— begin DATA IN THIS EXERCISE —

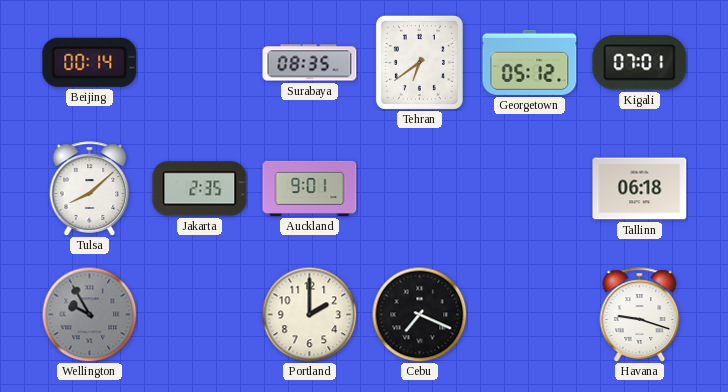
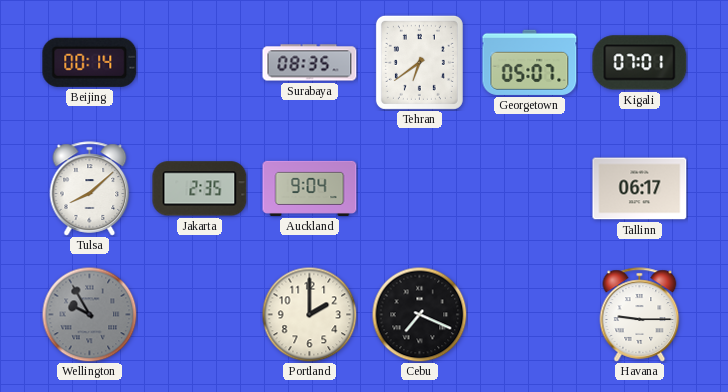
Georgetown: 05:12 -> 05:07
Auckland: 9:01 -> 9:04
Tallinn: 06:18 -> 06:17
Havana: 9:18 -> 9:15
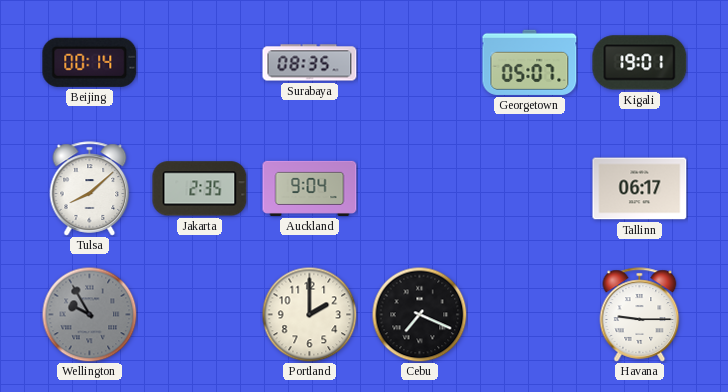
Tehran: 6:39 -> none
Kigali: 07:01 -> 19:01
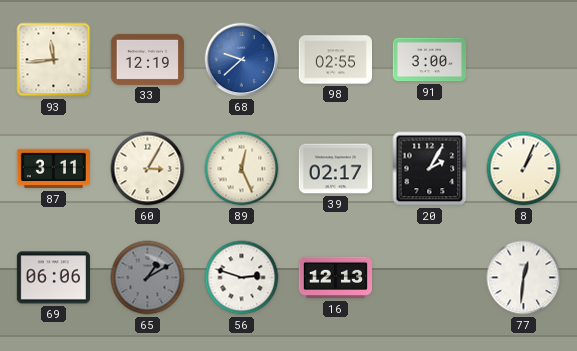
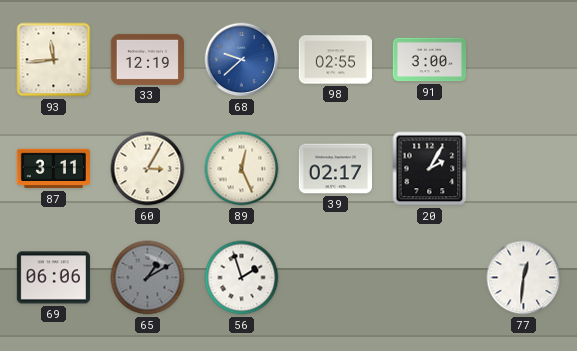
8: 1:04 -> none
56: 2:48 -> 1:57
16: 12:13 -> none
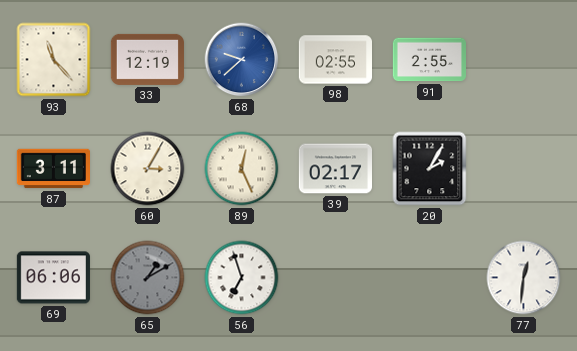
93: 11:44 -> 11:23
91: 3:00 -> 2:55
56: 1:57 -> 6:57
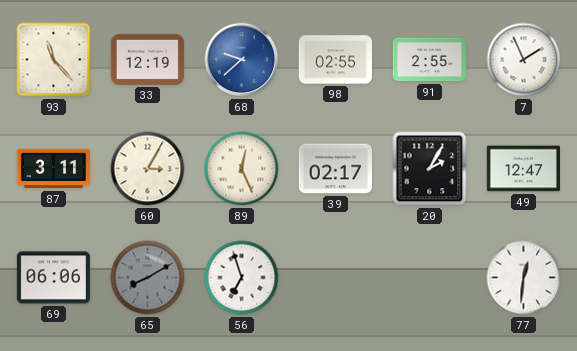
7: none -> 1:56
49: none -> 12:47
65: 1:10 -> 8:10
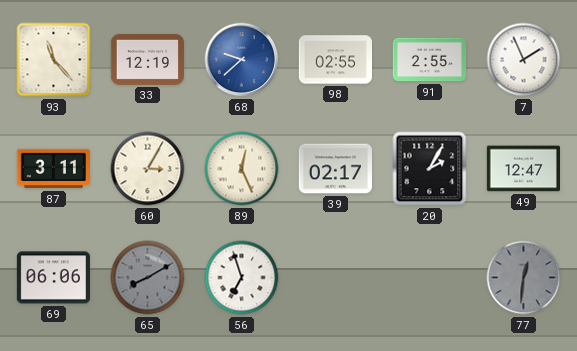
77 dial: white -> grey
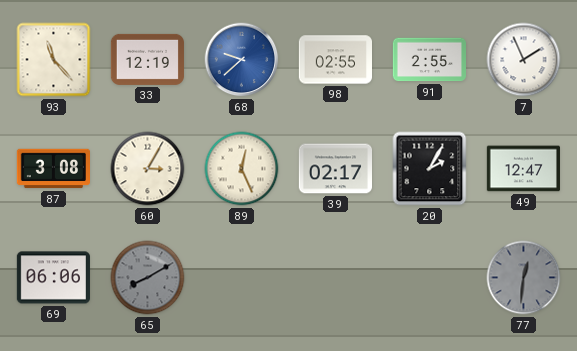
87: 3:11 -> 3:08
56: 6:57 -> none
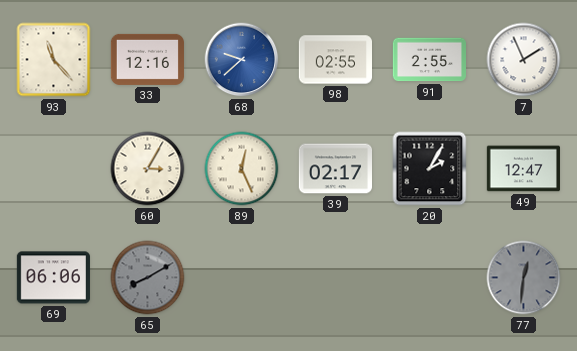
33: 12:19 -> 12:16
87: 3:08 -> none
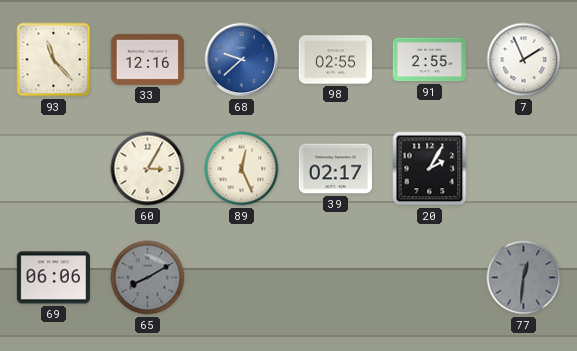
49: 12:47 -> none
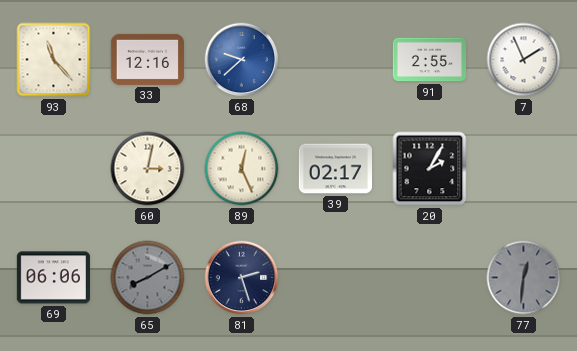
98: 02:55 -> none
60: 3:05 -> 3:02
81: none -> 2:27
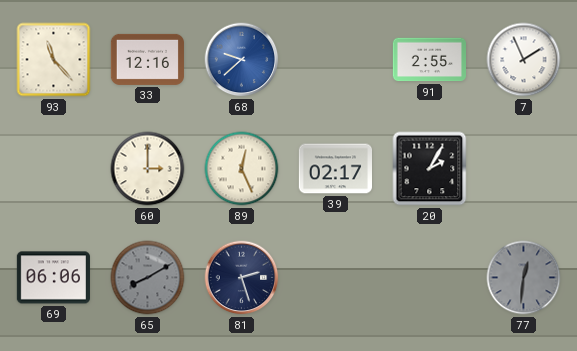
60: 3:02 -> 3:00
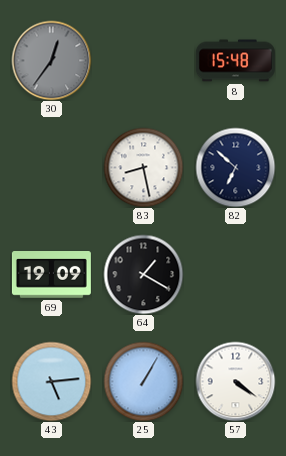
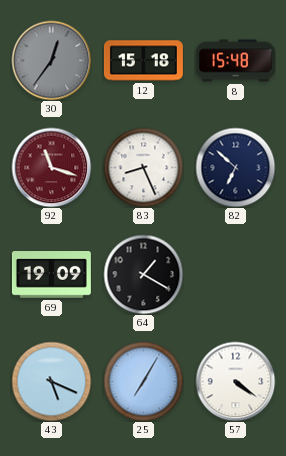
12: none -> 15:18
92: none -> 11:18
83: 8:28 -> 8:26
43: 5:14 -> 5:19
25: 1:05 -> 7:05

— end DATA IN THIS EXERCISE —

YOUR TASK:
Swap "none" for "empty" in every line from the one holding "33: 12:19 -> 12:16" through the end of the data, inclusive, and leave everything else unchanged. Give back only those lines, without the pictures.

RESULT FOR THIS EXERCISE:
33: 12:19 -> 12:16
87: 3:08 -> empty
49: 12:47 -> empty
98: 02:55 -> empty
60: 3:05 -> 3:02
81: empty -> 2:27
60: 3:02 -> 3:00
12: empty -> 15:18
92: empty -> 11:18
83: 8:28 -> 8:26
43: 5:14 -> 5:19
25: 1:05 -> 7:05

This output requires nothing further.